Using the listing below, set down each line from the line containing "brown mushroom [310,124,371,184]" through the line containing "yellow banana [272,372,353,423]", both ends included, exactly and with nothing added.
═══
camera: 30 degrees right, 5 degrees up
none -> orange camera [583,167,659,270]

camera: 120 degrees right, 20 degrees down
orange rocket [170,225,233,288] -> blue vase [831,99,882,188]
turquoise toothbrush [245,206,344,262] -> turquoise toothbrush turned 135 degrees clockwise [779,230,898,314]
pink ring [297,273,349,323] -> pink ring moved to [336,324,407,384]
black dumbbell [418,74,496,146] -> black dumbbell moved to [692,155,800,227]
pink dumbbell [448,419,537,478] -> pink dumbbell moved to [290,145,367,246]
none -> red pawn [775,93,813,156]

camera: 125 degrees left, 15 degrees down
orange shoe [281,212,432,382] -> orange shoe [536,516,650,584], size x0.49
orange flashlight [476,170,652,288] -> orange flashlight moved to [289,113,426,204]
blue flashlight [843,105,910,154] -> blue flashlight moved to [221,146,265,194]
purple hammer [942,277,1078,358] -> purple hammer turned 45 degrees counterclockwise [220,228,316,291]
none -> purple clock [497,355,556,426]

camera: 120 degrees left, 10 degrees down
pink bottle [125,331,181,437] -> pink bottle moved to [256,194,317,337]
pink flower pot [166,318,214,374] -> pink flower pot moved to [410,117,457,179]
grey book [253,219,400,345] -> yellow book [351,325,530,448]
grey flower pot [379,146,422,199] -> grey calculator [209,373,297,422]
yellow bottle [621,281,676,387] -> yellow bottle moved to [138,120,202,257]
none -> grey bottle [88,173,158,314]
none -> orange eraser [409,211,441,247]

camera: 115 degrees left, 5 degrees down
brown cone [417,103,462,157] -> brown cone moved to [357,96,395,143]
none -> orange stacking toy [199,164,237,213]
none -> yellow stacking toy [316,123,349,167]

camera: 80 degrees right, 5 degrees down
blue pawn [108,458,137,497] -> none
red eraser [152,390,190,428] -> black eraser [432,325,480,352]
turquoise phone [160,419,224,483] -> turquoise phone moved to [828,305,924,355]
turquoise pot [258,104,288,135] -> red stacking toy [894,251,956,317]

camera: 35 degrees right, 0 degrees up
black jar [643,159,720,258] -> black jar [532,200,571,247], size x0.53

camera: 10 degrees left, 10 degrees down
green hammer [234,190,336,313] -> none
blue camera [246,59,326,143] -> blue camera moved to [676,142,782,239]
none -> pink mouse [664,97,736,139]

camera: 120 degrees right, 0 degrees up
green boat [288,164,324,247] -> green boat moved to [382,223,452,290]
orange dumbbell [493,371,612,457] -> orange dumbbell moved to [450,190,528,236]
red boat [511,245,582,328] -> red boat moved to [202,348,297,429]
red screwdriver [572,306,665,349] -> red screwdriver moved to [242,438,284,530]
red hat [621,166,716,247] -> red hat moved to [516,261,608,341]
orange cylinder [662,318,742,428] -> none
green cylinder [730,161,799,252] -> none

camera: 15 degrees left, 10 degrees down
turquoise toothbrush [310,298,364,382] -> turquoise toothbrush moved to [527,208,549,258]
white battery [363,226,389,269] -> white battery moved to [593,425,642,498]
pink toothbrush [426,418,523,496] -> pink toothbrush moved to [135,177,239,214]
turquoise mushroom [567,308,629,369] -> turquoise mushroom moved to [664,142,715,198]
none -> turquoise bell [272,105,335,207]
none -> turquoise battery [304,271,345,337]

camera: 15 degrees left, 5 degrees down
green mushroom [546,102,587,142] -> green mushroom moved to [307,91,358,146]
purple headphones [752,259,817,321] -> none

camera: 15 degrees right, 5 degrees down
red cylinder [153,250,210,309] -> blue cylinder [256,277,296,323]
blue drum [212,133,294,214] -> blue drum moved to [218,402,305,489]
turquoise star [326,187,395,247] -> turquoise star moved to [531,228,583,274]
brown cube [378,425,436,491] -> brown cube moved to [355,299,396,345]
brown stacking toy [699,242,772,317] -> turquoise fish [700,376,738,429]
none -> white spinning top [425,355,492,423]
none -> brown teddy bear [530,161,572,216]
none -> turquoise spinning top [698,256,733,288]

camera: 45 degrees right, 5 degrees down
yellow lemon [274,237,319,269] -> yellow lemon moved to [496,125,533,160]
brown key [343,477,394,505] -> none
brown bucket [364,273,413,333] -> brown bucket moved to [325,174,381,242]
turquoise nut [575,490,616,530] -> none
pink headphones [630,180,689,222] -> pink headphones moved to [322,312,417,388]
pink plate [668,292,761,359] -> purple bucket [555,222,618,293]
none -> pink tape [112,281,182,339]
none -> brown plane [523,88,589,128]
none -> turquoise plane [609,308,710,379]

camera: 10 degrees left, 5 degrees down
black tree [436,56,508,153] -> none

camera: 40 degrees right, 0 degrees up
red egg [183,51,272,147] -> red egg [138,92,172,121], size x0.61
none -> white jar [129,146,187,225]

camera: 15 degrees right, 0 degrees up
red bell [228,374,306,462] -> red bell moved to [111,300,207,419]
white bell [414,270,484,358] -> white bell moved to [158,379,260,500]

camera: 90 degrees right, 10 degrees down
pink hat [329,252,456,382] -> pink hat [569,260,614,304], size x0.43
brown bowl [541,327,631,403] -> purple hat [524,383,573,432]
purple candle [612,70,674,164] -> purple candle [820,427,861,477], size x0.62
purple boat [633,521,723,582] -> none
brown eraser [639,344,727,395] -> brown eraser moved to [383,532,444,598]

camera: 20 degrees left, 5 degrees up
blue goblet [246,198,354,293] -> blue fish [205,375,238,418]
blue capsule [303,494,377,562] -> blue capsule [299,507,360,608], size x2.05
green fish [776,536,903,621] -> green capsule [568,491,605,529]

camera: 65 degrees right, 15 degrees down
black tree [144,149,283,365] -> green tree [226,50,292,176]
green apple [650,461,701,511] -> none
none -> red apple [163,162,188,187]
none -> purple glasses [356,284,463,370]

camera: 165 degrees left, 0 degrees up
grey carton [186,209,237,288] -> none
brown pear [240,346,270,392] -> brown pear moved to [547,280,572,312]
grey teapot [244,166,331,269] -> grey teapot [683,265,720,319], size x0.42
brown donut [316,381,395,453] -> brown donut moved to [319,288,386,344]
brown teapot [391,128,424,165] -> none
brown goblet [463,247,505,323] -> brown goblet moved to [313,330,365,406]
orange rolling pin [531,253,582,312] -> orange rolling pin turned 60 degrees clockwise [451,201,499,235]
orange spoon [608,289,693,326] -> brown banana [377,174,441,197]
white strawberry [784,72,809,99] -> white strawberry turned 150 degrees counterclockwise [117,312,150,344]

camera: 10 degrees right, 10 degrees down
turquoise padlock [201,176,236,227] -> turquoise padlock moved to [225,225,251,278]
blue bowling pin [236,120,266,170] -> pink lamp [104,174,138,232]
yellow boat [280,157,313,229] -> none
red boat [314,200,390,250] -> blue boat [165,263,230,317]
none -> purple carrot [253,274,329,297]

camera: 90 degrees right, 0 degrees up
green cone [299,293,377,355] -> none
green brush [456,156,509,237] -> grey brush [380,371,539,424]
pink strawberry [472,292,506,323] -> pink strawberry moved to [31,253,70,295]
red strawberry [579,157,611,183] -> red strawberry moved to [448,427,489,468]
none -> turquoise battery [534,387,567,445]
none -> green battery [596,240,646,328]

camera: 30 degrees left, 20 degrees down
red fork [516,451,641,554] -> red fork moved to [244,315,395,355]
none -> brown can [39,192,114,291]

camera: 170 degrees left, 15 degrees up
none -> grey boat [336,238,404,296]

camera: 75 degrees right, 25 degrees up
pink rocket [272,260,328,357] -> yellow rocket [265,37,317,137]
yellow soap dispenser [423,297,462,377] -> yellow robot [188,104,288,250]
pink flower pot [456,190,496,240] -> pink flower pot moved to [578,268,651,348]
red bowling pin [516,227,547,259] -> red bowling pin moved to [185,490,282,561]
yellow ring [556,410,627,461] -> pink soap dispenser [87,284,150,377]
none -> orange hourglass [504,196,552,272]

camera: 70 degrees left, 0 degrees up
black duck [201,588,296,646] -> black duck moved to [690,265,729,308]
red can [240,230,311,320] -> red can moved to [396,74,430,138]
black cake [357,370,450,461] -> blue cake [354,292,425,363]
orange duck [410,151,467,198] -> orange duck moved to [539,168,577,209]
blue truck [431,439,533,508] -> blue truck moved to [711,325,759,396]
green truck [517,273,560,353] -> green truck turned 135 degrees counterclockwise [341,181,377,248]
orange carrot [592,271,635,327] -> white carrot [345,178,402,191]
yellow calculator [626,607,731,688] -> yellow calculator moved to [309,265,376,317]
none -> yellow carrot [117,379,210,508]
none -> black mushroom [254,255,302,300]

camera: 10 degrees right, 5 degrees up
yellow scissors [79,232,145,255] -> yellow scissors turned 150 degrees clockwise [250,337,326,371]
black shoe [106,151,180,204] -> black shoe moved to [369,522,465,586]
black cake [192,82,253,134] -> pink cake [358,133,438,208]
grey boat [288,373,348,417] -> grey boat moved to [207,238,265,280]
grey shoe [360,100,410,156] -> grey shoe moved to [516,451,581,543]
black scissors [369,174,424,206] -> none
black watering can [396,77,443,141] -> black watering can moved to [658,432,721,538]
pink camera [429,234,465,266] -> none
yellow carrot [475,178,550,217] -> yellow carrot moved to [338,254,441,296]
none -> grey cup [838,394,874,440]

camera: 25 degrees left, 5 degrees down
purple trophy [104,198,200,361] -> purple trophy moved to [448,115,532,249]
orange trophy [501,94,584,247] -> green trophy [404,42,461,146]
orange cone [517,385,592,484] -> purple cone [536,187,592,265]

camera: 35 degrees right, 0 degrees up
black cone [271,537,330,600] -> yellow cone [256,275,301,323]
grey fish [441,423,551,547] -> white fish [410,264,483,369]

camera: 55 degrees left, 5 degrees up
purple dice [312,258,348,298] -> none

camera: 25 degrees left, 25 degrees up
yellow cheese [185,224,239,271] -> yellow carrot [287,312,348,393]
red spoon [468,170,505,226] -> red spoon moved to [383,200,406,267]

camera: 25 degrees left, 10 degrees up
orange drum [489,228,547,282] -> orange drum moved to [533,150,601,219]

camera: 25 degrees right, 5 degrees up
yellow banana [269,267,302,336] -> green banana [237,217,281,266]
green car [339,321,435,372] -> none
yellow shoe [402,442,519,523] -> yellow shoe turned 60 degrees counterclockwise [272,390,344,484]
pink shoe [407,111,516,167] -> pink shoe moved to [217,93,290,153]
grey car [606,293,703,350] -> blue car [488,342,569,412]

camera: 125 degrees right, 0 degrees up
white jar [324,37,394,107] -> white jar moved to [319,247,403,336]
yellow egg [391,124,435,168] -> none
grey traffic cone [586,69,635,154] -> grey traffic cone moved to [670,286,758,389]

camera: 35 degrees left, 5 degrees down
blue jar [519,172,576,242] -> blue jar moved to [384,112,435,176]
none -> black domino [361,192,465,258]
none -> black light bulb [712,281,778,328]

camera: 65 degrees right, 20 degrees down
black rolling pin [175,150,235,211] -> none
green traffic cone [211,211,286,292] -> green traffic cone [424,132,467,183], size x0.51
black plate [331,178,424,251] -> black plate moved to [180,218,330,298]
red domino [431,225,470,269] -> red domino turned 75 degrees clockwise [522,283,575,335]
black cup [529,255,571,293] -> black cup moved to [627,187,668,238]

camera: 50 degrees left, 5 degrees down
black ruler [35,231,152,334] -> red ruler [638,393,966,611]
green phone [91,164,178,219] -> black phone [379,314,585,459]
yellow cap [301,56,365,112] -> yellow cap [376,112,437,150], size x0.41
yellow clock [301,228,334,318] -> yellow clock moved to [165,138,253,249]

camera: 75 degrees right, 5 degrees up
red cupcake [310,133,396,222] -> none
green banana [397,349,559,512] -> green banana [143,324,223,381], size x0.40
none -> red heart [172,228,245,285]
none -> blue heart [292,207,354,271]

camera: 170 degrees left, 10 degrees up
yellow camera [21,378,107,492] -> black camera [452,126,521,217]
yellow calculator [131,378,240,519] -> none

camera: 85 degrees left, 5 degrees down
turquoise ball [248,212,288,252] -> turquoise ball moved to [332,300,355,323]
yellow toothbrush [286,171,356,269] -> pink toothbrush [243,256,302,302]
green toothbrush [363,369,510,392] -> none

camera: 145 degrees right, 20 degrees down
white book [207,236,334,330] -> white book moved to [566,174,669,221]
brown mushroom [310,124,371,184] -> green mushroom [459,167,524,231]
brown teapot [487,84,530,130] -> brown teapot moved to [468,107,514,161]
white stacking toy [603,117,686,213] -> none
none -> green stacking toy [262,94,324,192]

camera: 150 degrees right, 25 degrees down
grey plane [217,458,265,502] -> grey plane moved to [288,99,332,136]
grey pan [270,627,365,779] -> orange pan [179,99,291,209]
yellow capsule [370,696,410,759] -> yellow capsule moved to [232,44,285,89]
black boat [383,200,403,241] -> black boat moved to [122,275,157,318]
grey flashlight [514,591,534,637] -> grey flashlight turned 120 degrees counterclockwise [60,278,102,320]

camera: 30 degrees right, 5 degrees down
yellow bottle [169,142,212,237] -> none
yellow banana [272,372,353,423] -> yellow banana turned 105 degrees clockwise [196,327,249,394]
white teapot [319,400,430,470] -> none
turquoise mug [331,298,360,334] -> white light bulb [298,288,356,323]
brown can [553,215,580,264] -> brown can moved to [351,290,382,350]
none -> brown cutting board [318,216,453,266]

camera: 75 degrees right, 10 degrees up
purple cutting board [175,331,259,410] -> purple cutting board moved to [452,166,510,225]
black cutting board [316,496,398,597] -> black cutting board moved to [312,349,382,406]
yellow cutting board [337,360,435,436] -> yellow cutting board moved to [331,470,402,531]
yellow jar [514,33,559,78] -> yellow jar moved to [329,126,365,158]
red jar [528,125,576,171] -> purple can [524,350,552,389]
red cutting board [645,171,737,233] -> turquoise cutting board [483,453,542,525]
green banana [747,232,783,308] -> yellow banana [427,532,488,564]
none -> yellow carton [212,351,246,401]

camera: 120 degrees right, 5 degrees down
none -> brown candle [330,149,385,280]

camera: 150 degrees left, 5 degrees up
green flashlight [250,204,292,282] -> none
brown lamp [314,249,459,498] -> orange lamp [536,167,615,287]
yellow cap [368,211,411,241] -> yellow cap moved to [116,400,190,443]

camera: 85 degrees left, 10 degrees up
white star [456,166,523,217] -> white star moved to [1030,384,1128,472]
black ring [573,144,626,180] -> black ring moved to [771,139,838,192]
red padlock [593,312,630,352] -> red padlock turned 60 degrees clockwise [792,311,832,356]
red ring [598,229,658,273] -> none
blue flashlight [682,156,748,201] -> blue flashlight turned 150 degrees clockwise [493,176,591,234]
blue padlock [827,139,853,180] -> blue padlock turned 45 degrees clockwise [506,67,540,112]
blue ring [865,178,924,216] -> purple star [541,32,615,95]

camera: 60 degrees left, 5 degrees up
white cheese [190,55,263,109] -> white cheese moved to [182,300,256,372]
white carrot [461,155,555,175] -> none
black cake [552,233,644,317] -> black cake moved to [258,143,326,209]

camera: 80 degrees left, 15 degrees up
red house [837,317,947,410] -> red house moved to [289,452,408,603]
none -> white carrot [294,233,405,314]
═══
§ **Solution to this problem**
brown mushroom [310,124,371,184] -> green mushroom [459,167,524,231]
brown teapot [487,84,530,130] -> brown teapot moved to [468,107,514,161]
white stacking toy [603,117,686,213] -> none
none -> green stacking toy [262,94,324,192]

camera: 150 degrees right, 25 degrees down
grey plane [217,458,265,502] -> grey plane moved to [288,99,332,136]
grey pan [270,627,365,779] -> orange pan [179,99,291,209]
yellow capsule [370,696,410,759] -> yellow capsule moved to [232,44,285,89]
black boat [383,200,403,241] -> black boat moved to [122,275,157,318]
grey flashlight [514,591,534,637] -> grey flashlight turned 120 degrees counterclockwise [60,278,102,320]

camera: 30 degrees right, 5 degrees down
yellow bottle [169,142,212,237] -> none
yellow banana [272,372,353,423] -> yellow banana turned 105 degrees clockwise [196,327,249,394]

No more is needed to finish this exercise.